>>>

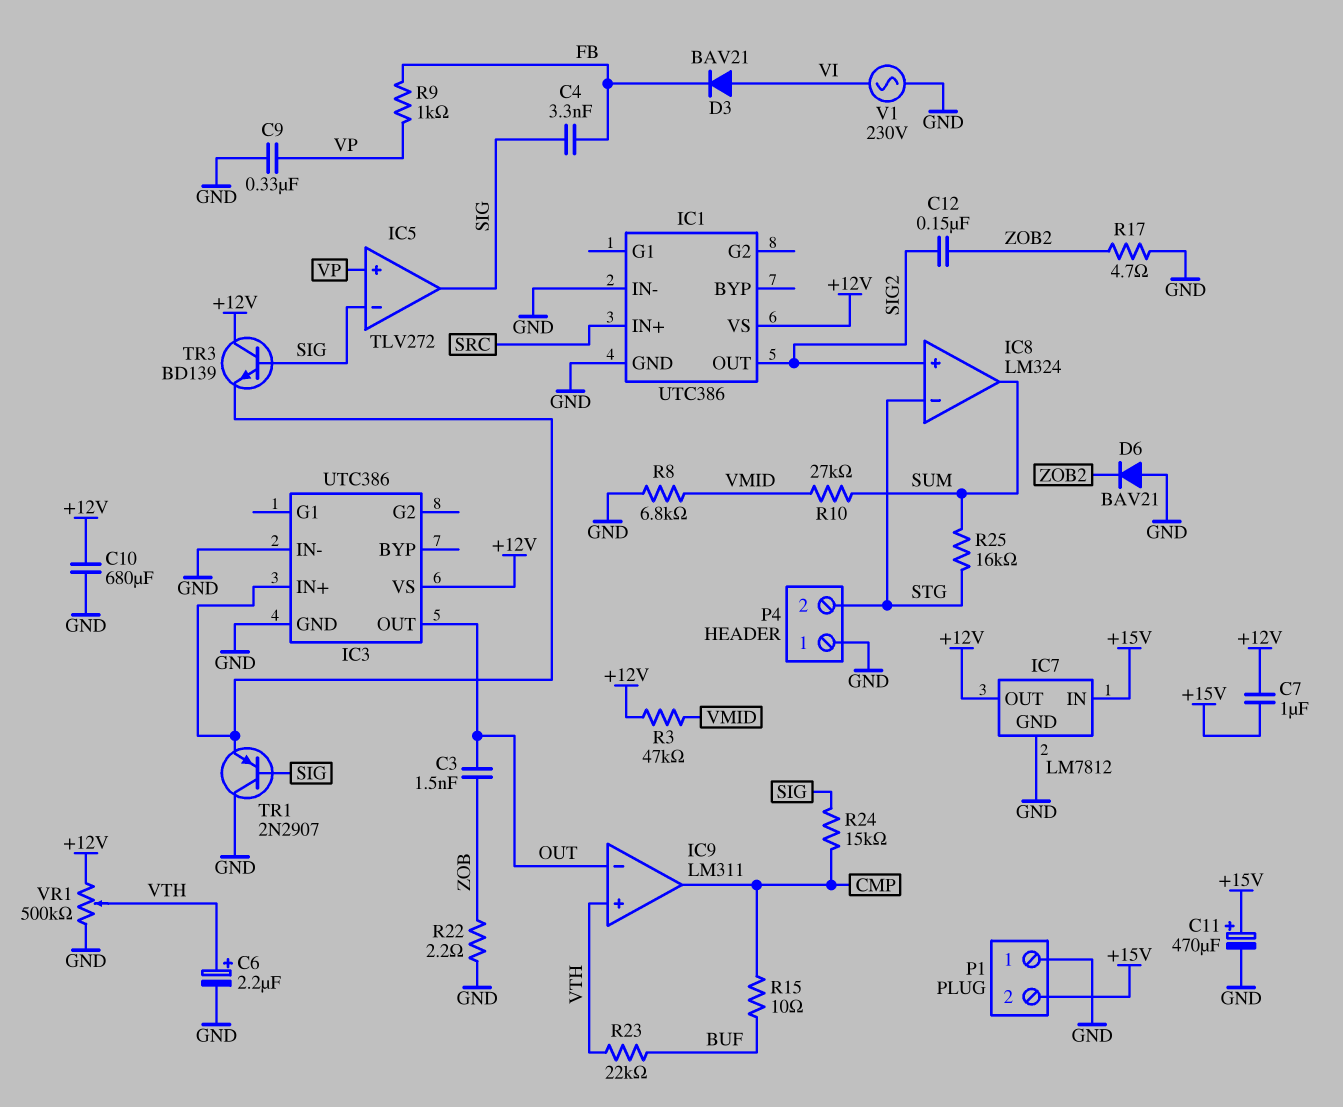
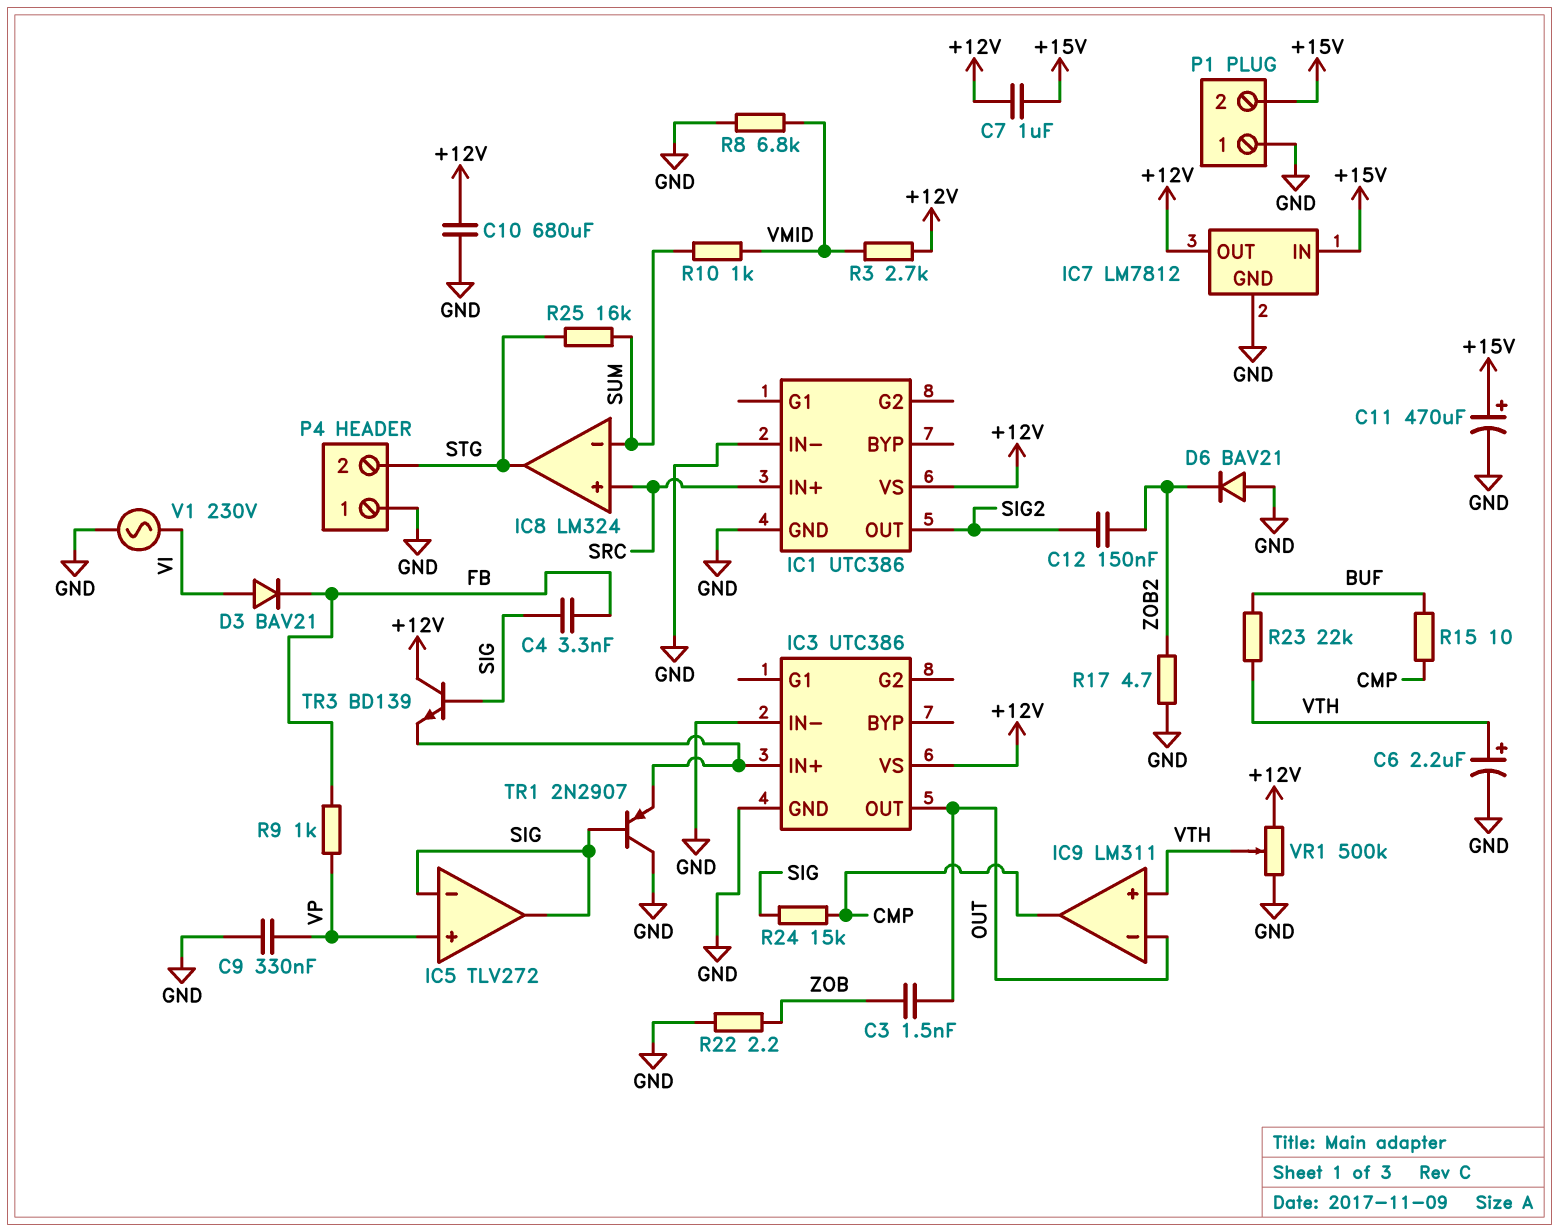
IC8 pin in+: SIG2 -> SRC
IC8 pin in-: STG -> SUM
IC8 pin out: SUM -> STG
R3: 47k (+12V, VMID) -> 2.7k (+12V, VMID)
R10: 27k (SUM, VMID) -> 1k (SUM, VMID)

<<<
>>>

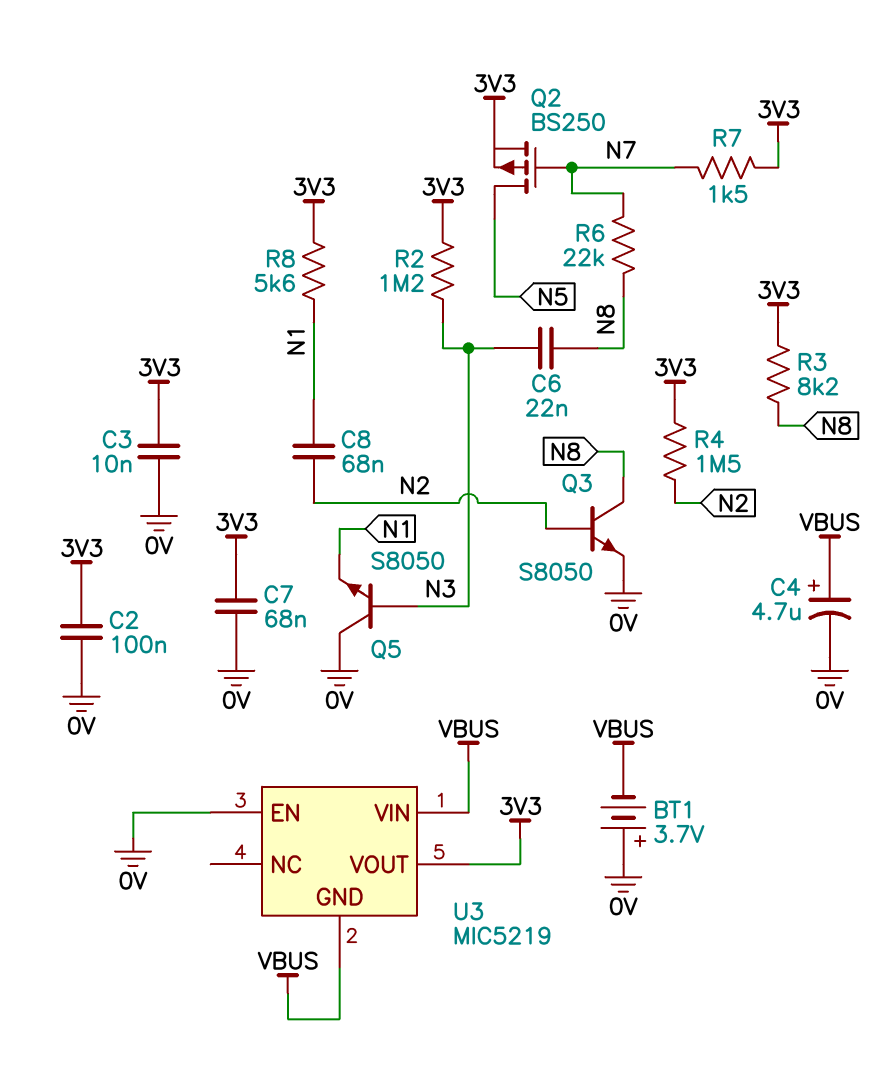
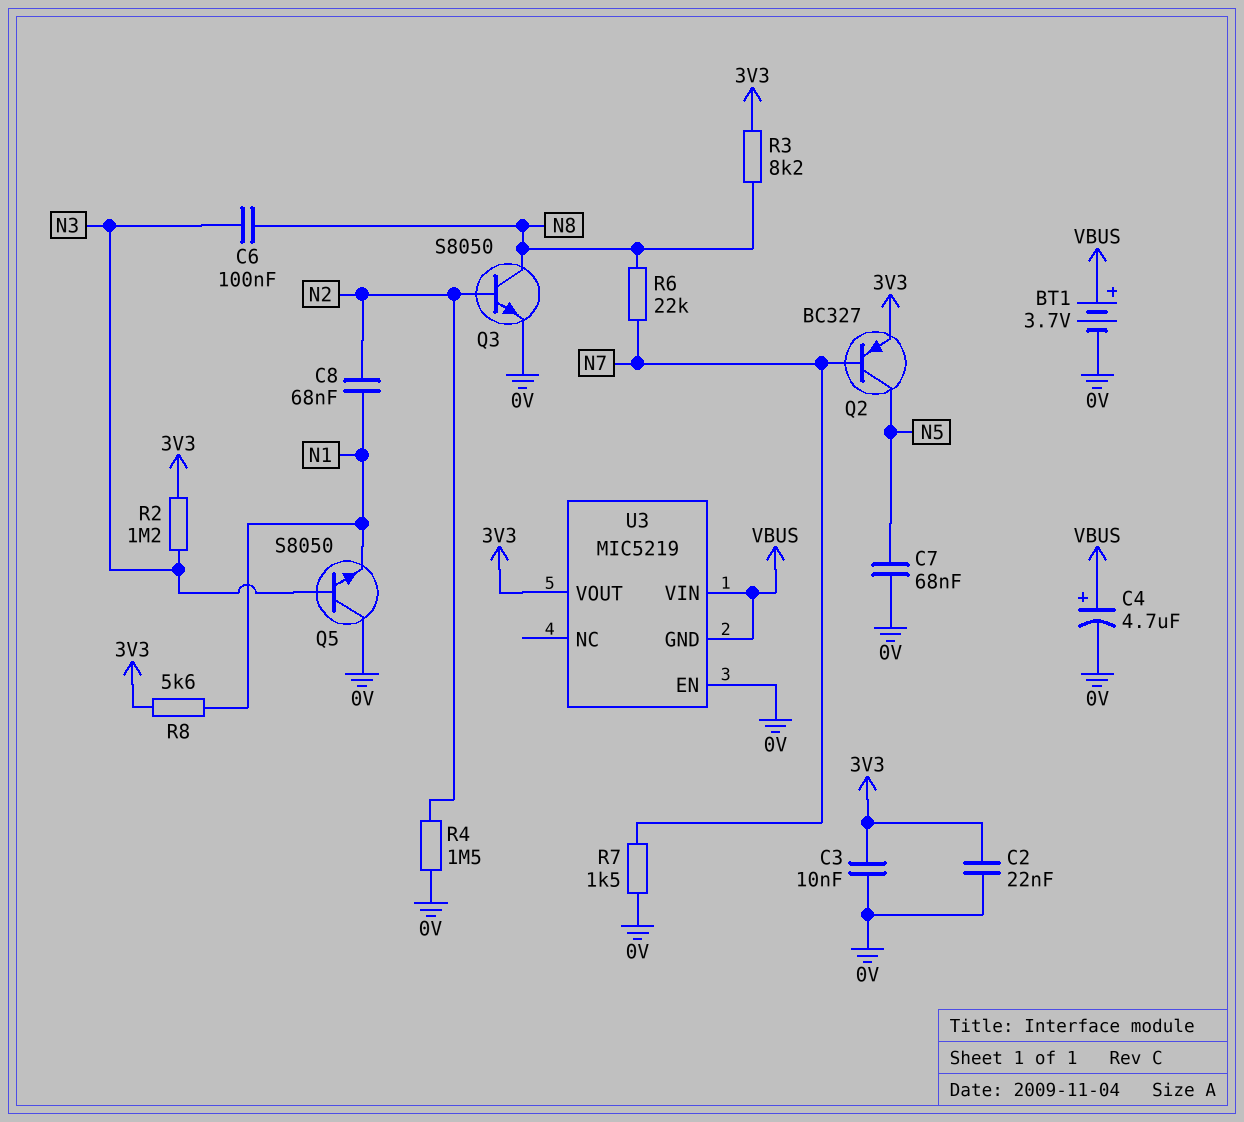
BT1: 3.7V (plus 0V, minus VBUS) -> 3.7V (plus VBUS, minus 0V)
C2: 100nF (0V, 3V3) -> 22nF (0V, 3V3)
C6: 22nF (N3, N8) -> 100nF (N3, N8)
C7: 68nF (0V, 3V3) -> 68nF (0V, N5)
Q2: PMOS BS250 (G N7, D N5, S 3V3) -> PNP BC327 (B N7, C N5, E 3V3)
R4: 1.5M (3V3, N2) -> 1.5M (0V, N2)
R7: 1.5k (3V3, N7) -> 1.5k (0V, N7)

<<<

#### [About this exercise]
From the entries above, print the lines beginning at the one with "IC8 pin in+: SIG2 -> SRC" and stopping after the one with "R10: 27k (SUM, VMID) -> 1k (SUM, VMID)", exactly as written and with nothing else.

#### [Reply to the task]
IC8 pin in+: SIG2 -> SRC
IC8 pin in-: STG -> SUM
IC8 pin out: SUM -> STG
R3: 47k (+12V, VMID) -> 2.7k (+12V, VMID)
R10: 27k (SUM, VMID) -> 1k (SUM, VMID)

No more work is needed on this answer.